++++ Records to process
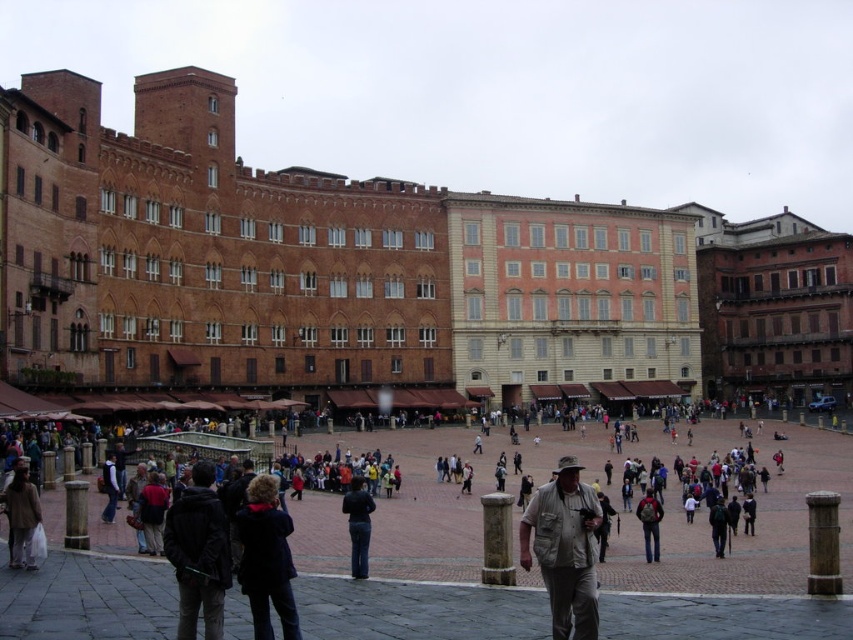
Question: Is khaki fabric hat at center thinner than light brown fabric jacket at lower left?

Choices:
 (A) yes
 (B) no

Answer: (B)

Question: Estimate the real-world distances between objects in this image. Which object is farther from the khaki fabric hat at center?

Choices:
 (A) dark blue fabric coat at lower center
 (B) dark gray jacket at lower left
 (C) dark green backpack at center
 (D) red backpack at center

Answer: (C)

Question: In this image, where is dark blue fabric coat at lower center located relative to light brown fabric jacket at lower left?

Choices:
 (A) below
 (B) above

Answer: (A)

Question: Does khaki fabric hat at center have a lesser width compared to dark blue fabric coat at lower center?

Choices:
 (A) yes
 (B) no

Answer: (B)

Question: Which object is positioned farthest from the dark gray jacket at lower left?

Choices:
 (A) dark blue jeans at center
 (B) light brown fabric jacket at lower left
 (C) red backpack at center

Answer: (C)

Question: Among these objects, which one is nearest to the camera?

Choices:
 (A) light brown fabric jacket at lower left
 (B) dark gray jacket at lower left
 (C) red backpack at center
 (D) dark blue fabric coat at lower center

Answer: (B)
++++++++
• Directive
Retype all of the data above word for word, leaving out the pictures.

• Solution for this task
Question: Is khaki fabric hat at center thinner than light brown fabric jacket at lower left?

Choices:
 (A) yes
 (B) no

Answer: (B)

Question: Estimate the real-world distances between objects in this image. Which object is farther from the khaki fabric hat at center?

Choices:
 (A) dark blue fabric coat at lower center
 (B) dark gray jacket at lower left
 (C) dark green backpack at center
 (D) red backpack at center

Answer: (C)

Question: In this image, where is dark blue fabric coat at lower center located relative to light brown fabric jacket at lower left?

Choices:
 (A) below
 (B) above

Answer: (A)

Question: Does khaki fabric hat at center have a lesser width compared to dark blue fabric coat at lower center?

Choices:
 (A) yes
 (B) no

Answer: (B)

Question: Which object is positioned farthest from the dark gray jacket at lower left?

Choices:
 (A) dark blue jeans at center
 (B) light brown fabric jacket at lower left
 (C) red backpack at center

Answer: (C)

Question: Among these objects, which one is nearest to the camera?

Choices:
 (A) light brown fabric jacket at lower left
 (B) dark gray jacket at lower left
 (C) red backpack at center
 (D) dark blue fabric coat at lower center

Answer: (B)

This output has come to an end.